» Set exercise
Locate each line in the data below that contains the string "treble", and copy every such line in full.

» Data for this exercise
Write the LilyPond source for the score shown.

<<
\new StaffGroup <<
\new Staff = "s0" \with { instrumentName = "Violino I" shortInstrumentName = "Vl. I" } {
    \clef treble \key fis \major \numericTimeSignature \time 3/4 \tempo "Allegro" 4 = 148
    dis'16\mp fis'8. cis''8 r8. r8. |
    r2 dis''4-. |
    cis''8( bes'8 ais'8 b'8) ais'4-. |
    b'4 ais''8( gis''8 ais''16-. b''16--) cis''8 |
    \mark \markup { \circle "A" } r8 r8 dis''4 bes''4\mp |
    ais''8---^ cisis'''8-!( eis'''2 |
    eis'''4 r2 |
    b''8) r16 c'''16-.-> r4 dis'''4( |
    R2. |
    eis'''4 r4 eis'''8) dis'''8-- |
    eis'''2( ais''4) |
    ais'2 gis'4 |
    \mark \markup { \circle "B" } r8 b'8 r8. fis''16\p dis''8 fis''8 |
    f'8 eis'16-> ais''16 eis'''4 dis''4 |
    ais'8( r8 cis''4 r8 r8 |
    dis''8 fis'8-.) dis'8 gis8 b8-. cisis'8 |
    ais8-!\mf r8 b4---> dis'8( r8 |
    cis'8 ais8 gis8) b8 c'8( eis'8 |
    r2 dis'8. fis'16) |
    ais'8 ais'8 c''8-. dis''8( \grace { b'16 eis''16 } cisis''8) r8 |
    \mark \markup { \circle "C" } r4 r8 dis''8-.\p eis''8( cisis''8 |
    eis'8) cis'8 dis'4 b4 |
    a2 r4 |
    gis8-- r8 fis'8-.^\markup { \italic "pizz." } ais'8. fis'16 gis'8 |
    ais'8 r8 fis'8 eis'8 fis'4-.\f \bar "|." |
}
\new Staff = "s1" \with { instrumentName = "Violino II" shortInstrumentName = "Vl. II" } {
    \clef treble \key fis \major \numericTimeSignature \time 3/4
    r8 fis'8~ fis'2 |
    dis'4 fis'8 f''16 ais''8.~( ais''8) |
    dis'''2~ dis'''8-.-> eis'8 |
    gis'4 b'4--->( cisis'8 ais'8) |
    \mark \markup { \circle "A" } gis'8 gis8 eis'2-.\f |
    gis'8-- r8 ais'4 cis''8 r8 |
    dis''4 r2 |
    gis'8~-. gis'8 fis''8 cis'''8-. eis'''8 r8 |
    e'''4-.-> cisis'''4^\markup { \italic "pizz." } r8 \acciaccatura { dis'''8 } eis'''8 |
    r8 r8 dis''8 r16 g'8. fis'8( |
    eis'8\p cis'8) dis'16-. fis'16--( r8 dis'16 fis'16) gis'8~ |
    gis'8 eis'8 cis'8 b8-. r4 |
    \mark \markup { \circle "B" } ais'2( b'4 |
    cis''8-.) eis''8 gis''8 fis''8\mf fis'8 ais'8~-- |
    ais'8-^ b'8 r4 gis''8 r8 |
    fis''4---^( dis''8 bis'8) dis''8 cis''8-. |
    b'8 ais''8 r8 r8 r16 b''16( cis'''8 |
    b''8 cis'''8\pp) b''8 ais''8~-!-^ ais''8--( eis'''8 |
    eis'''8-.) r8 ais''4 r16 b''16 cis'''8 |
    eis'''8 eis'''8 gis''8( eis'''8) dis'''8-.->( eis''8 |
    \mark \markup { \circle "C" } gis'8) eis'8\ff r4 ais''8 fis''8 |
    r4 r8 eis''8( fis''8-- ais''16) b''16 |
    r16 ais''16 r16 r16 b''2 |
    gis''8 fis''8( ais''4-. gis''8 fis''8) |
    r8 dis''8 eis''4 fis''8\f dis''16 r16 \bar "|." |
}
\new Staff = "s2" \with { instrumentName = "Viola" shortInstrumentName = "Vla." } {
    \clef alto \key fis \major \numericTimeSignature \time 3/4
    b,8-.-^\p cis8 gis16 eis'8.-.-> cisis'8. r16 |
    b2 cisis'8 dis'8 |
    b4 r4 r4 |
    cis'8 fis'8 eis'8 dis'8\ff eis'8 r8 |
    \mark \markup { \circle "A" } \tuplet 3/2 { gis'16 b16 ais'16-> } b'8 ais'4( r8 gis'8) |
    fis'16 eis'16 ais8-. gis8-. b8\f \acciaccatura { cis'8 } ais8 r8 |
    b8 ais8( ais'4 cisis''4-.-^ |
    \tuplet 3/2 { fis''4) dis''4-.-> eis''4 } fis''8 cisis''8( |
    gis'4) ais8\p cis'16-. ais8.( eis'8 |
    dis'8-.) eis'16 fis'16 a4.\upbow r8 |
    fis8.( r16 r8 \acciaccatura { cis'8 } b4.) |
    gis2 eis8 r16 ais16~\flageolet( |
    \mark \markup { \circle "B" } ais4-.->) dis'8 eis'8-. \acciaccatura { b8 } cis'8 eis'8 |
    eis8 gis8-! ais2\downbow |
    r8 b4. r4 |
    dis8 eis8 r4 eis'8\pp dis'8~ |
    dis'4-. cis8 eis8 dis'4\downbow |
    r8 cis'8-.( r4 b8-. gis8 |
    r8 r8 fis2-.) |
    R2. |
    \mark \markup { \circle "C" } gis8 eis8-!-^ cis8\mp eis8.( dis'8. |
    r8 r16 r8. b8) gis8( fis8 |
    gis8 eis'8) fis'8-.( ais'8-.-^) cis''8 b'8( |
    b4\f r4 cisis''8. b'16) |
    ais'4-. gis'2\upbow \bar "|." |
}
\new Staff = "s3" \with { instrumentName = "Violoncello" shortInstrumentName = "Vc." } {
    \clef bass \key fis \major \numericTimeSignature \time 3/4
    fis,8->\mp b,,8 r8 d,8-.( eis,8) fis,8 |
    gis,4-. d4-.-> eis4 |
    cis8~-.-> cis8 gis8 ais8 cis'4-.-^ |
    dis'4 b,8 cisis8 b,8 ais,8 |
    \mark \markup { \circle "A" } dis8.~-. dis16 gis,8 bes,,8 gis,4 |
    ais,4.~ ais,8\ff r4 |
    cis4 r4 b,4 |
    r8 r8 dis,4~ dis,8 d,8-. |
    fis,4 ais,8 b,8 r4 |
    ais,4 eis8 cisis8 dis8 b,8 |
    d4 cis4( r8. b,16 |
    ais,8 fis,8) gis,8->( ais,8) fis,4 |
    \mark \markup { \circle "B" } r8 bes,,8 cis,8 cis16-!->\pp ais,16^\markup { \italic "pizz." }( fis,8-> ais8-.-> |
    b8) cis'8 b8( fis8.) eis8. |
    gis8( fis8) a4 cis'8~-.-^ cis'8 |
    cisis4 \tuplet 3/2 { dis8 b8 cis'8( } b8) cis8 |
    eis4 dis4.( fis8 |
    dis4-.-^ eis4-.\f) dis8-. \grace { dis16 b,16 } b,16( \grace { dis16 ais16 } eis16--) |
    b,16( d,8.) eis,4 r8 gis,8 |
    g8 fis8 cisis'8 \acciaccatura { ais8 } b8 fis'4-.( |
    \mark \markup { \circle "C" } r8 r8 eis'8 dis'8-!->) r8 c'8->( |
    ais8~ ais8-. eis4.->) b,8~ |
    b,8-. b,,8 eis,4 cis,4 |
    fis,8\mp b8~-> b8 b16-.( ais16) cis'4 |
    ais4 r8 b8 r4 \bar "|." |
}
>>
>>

» The result
    \clef treble \key fis \major \numericTimeSignature \time 3/4 \tempo "Allegro" 4 = 148
    \clef treble \key fis \major \numericTimeSignature \time 3/4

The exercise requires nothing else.